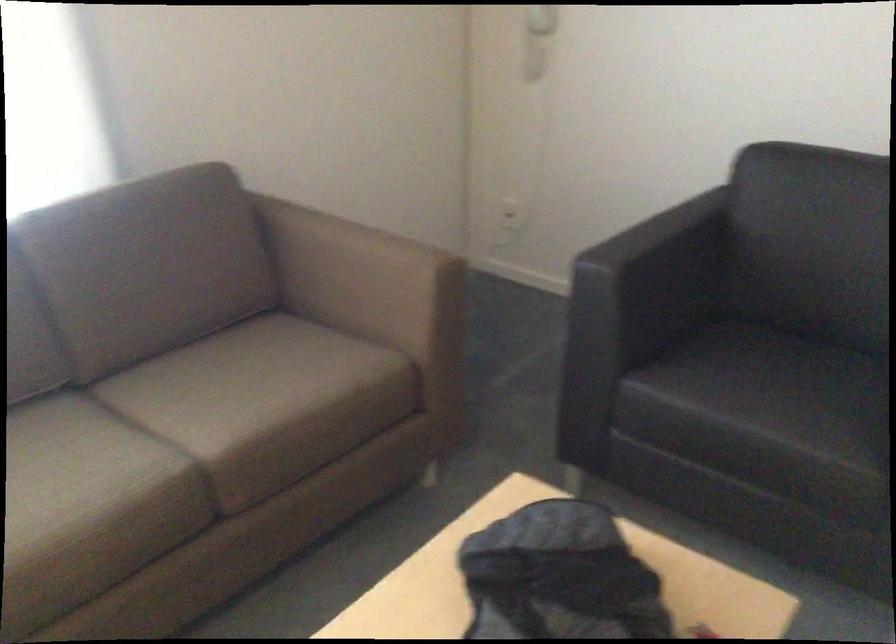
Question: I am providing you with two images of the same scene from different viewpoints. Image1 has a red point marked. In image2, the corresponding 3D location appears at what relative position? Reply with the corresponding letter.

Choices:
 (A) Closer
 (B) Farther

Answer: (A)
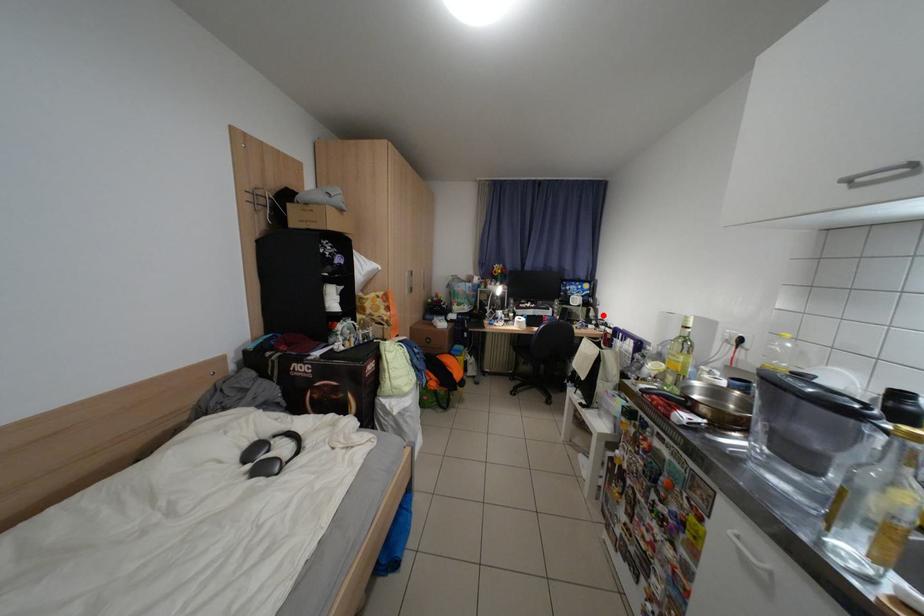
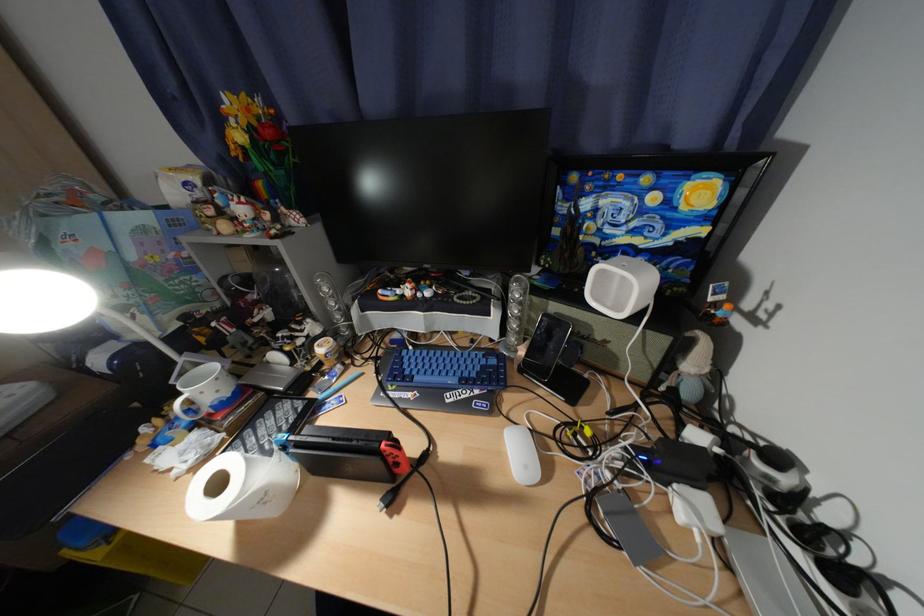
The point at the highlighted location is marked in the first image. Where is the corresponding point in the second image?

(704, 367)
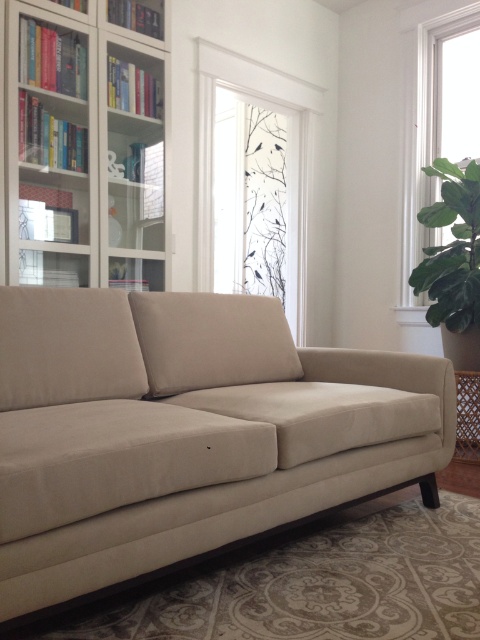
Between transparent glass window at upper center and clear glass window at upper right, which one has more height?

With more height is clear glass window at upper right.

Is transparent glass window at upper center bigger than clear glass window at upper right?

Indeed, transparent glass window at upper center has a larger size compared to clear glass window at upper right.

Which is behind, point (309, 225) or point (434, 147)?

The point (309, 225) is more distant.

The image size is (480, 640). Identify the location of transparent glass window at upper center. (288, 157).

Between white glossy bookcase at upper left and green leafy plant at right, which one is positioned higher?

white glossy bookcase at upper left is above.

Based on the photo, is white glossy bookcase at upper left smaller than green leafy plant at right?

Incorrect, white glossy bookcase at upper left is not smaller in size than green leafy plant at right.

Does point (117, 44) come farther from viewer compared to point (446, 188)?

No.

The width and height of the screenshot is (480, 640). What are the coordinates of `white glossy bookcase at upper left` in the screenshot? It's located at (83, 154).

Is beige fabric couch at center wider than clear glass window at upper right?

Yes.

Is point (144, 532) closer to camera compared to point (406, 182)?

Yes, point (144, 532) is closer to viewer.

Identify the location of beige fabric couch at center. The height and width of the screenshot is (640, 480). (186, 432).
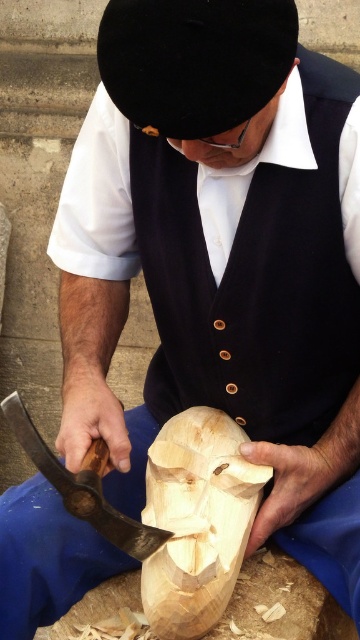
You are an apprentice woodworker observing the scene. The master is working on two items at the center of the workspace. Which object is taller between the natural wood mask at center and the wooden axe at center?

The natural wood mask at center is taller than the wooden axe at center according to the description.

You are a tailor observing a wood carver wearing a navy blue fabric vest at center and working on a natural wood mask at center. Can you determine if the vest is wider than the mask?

******

*Objective*
Reproduce every record above verbatim, omitting the picture markers.

*Complete response*
Question: I am providing you with two images of the same scene from different viewpoints. Image1 has a red point marked. In image2, the corresponding 3D location appears at what relative position? Reply with the corresponding letter.

Choices:
 (A) Closer
 (B) Farther

Answer: (A)
The point at the highlighted location is marked in the first image. Where is the corresponding point in the second image?

(704, 367)
Between transparent glass window at upper center and clear glass window at upper right, which one has more height?

With more height is clear glass window at upper right.

Is transparent glass window at upper center bigger than clear glass window at upper right?

Indeed, transparent glass window at upper center has a larger size compared to clear glass window at upper right.

Which is behind, point (309, 225) or point (434, 147)?

The point (309, 225) is more distant.

The image size is (480, 640). Identify the location of transparent glass window at upper center. (288, 157).

Between white glossy bookcase at upper left and green leafy plant at right, which one is positioned higher?

white glossy bookcase at upper left is above.

Based on the photo, is white glossy bookcase at upper left smaller than green leafy plant at right?

Incorrect, white glossy bookcase at upper left is not smaller in size than green leafy plant at right.

Does point (117, 44) come farther from viewer compared to point (446, 188)?

No.

The width and height of the screenshot is (480, 640). What are the coordinates of `white glossy bookcase at upper left` in the screenshot? It's located at (83, 154).

Is beige fabric couch at center wider than clear glass window at upper right?

Yes.

Is point (144, 532) closer to camera compared to point (406, 182)?

Yes, point (144, 532) is closer to viewer.

Identify the location of beige fabric couch at center. The height and width of the screenshot is (640, 480). (186, 432).
You are an apprentice woodworker observing the scene. The master is working on two items at the center of the workspace. Which object is taller between the natural wood mask at center and the wooden axe at center?

The natural wood mask at center is taller than the wooden axe at center according to the description.

You are a tailor observing a wood carver wearing a navy blue fabric vest at center and working on a natural wood mask at center. Can you determine if the vest is wider than the mask?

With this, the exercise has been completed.